SOURCE RECORDS:
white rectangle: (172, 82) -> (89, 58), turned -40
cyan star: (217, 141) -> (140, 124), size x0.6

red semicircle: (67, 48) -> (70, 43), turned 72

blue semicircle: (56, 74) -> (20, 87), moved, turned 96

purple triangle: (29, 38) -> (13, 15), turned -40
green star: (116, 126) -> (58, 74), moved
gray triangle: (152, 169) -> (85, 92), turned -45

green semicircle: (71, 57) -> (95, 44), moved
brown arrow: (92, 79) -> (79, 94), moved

==

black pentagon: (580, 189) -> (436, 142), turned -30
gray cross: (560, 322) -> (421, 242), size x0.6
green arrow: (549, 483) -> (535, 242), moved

---

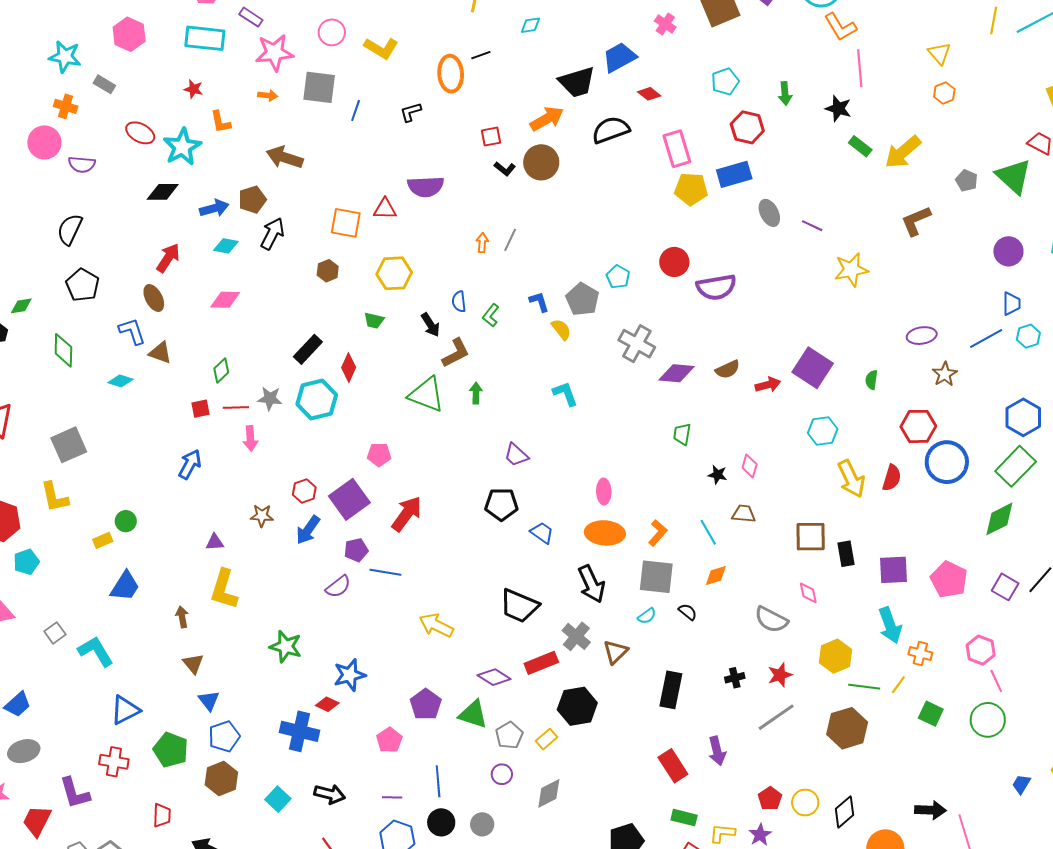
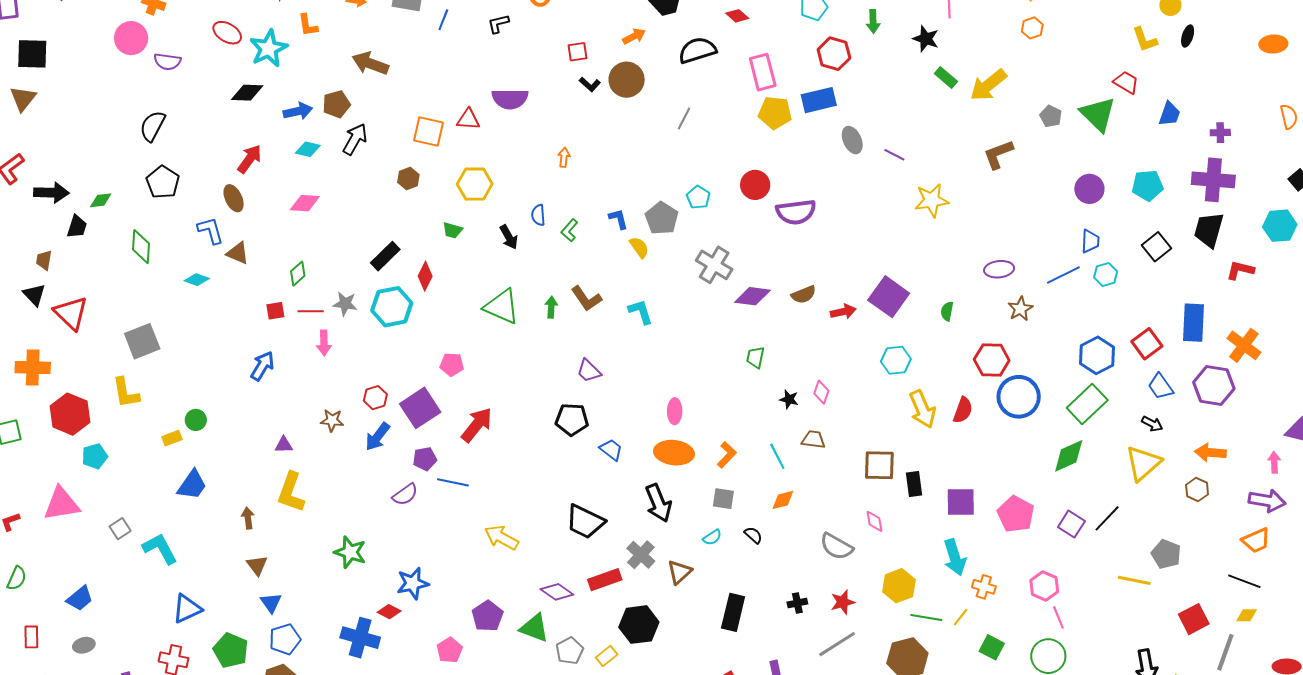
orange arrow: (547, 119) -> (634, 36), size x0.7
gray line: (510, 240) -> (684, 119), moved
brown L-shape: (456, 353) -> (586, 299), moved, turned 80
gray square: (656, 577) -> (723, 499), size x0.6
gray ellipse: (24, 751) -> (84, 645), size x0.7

WHAT IS REQUIRED: Could you transcribe the entries above word for word, from the line with "brown L-shape: (456, 353)" down to the line with "gray ellipse: (24, 751)", keeping both?

YOUR SOLUTION:
brown L-shape: (456, 353) -> (586, 299), moved, turned 80
gray square: (656, 577) -> (723, 499), size x0.6
gray ellipse: (24, 751) -> (84, 645), size x0.7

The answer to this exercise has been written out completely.